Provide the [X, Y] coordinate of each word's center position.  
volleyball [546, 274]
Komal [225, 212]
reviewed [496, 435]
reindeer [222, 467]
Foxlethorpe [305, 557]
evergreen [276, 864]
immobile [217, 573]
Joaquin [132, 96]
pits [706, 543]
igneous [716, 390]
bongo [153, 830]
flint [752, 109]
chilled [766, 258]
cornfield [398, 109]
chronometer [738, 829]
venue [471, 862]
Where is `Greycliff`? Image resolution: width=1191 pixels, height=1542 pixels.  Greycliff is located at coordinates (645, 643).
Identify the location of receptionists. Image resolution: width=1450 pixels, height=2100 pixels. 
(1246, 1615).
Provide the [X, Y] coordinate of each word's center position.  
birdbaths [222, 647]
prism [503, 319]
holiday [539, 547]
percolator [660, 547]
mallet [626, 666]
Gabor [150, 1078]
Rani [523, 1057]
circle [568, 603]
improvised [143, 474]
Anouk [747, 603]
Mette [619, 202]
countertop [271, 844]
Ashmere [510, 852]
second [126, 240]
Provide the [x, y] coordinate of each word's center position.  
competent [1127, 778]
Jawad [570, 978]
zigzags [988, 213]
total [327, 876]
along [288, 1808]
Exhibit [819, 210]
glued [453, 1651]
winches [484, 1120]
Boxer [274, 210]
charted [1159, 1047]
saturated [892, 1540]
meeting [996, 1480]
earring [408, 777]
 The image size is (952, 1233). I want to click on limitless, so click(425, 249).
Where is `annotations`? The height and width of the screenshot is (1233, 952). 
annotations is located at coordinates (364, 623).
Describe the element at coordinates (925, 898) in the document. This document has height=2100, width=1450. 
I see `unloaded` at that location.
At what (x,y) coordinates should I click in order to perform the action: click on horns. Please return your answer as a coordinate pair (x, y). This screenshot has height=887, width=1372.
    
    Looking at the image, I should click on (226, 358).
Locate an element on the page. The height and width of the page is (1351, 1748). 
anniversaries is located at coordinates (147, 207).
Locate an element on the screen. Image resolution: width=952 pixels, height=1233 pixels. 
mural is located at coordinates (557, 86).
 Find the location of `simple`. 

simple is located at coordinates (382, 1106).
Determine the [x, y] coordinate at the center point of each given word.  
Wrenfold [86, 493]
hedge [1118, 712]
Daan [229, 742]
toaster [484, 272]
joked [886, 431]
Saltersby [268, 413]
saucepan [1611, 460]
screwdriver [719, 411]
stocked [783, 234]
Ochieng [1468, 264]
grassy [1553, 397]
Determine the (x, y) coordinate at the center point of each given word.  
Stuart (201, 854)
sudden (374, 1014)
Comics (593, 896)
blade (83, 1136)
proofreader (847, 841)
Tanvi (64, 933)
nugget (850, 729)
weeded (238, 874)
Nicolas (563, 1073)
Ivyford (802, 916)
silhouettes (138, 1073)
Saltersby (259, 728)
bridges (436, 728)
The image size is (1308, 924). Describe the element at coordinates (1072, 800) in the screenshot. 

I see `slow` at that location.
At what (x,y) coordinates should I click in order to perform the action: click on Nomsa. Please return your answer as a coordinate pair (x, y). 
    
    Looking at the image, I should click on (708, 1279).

* **What is required**
Lay out every line of the data above as a numbered list, omitting the blank lines.

* **Task result**
1. Provide the [X, Y] coordinate of each word's center position.  
2. volleyball [546, 274]
3. Komal [225, 212]
4. reviewed [496, 435]
5. reindeer [222, 467]
6. Foxlethorpe [305, 557]
7. evergreen [276, 864]
8. immobile [217, 573]
9. Joaquin [132, 96]
10. pits [706, 543]
11. igneous [716, 390]
12. bongo [153, 830]
13. flint [752, 109]
14. chilled [766, 258]
15. cornfield [398, 109]
16. chronometer [738, 829]
17. venue [471, 862]
18. Where is `Greycliff`? Image resolution: width=1191 pixels, height=1542 pixels.  Greycliff is located at coordinates (645, 643).
19. Identify the location of receptionists. Image resolution: width=1450 pixels, height=2100 pixels. 
20. (1246, 1615).
21. Provide the [X, Y] coordinate of each word's center position.  
22. birdbaths [222, 647]
23. prism [503, 319]
24. holiday [539, 547]
25. percolator [660, 547]
26. mallet [626, 666]
27. Gabor [150, 1078]
28. Rani [523, 1057]
29. circle [568, 603]
30. improvised [143, 474]
31. Anouk [747, 603]
32. Mette [619, 202]
33. countertop [271, 844]
34. Ashmere [510, 852]
35. second [126, 240]
36. Provide the [x, y] coordinate of each word's center position.  
37. competent [1127, 778]
38. Jawad [570, 978]
39. zigzags [988, 213]
40. total [327, 876]
41. along [288, 1808]
42. Exhibit [819, 210]
43. glued [453, 1651]
44. winches [484, 1120]
45. Boxer [274, 210]
46. charted [1159, 1047]
47. saturated [892, 1540]
48. meeting [996, 1480]
49. earring [408, 777]
50.  The image size is (952, 1233). I want to click on limitless, so click(425, 249).
51. Where is `annotations`? The height and width of the screenshot is (1233, 952). 
52. annotations is located at coordinates (364, 623).
53. Describe the element at coordinates (925, 898) in the document. This document has height=2100, width=1450. 
54. I see `unloaded` at that location.
55. At what (x,y) coordinates should I click in order to perform the action: click on horns. Please return your answer as a coordinate pair (x, y). This screenshot has height=887, width=1372.
56.     Looking at the image, I should click on (226, 358).
57. Locate an element on the page. The height and width of the page is (1351, 1748). 
58. anniversaries is located at coordinates (147, 207).
59. Locate an element on the screen. Image resolution: width=952 pixels, height=1233 pixels. 
60. mural is located at coordinates (557, 86).
61.  Find the location of `simple`. 
62. simple is located at coordinates (382, 1106).
63. Determine the [x, y] coordinate at the center point of each given word.  
64. Wrenfold [86, 493]
65. hedge [1118, 712]
66. Daan [229, 742]
67. toaster [484, 272]
68. joked [886, 431]
69. Saltersby [268, 413]
70. saucepan [1611, 460]
71. screwdriver [719, 411]
72. stocked [783, 234]
73. Ochieng [1468, 264]
74. grassy [1553, 397]
75. Determine the (x, y) coordinate at the center point of each given word.  
76. Stuart (201, 854)
77. sudden (374, 1014)
78. Comics (593, 896)
79. blade (83, 1136)
80. proofreader (847, 841)
81. Tanvi (64, 933)
82. nugget (850, 729)
83. weeded (238, 874)
84. Nicolas (563, 1073)
85. Ivyford (802, 916)
86. silhouettes (138, 1073)
87. Saltersby (259, 728)
88. bridges (436, 728)
89. The image size is (1308, 924). Describe the element at coordinates (1072, 800) in the screenshot. 
90. I see `slow` at that location.
91. At what (x,y) coordinates should I click in order to perform the action: click on Nomsa. Please return your answer as a coordinate pair (x, y). 
92.     Looking at the image, I should click on (708, 1279).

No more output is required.